**WHAT THE TASK REQUIRES**
Please output every record below exactly as written, leaving out any pictures.

┄┄┄┄┄┄┄┄┄┄┄┄┄┄┄┄┄┄┄┄

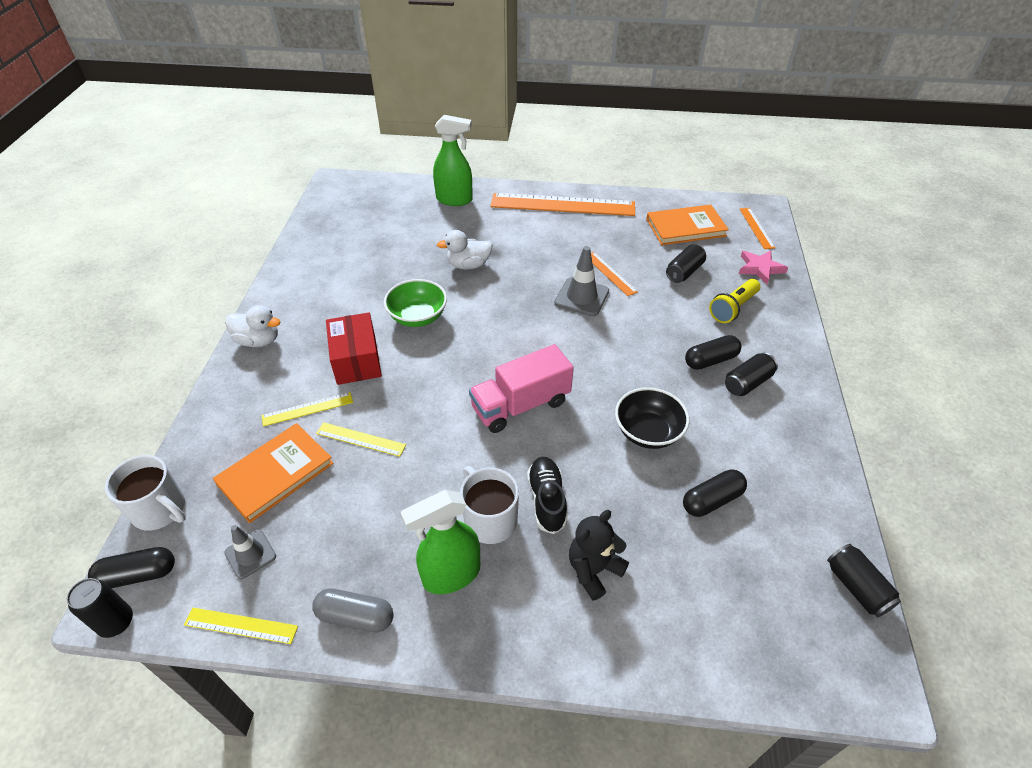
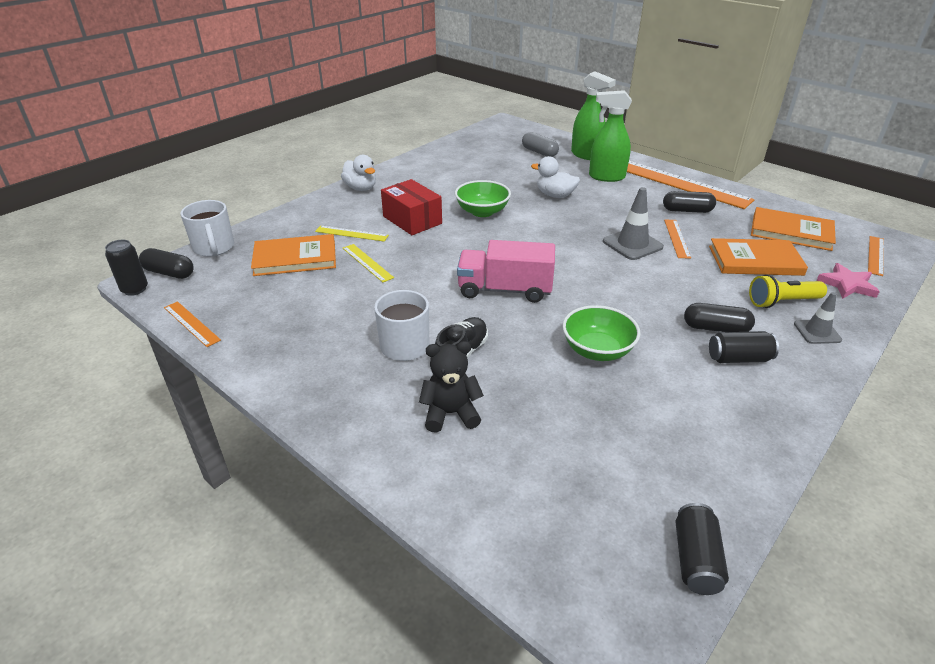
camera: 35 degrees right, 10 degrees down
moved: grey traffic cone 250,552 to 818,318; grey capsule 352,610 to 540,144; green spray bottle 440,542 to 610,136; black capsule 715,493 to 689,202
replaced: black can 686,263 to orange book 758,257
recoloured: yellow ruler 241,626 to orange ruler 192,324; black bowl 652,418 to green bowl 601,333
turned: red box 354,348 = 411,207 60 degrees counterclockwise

┄┄┄┄┄┄┄┄┄┄┄┄┄┄┄┄┄┄┄┄

**TASK RESPONSE**
camera: 35 degrees right, 10 degrees down
moved: grey traffic cone 250,552 to 818,318; grey capsule 352,610 to 540,144; green spray bottle 440,542 to 610,136; black capsule 715,493 to 689,202
replaced: black can 686,263 to orange book 758,257
recoloured: yellow ruler 241,626 to orange ruler 192,324; black bowl 652,418 to green bowl 601,333
turned: red box 354,348 = 411,207 60 degrees counterclockwise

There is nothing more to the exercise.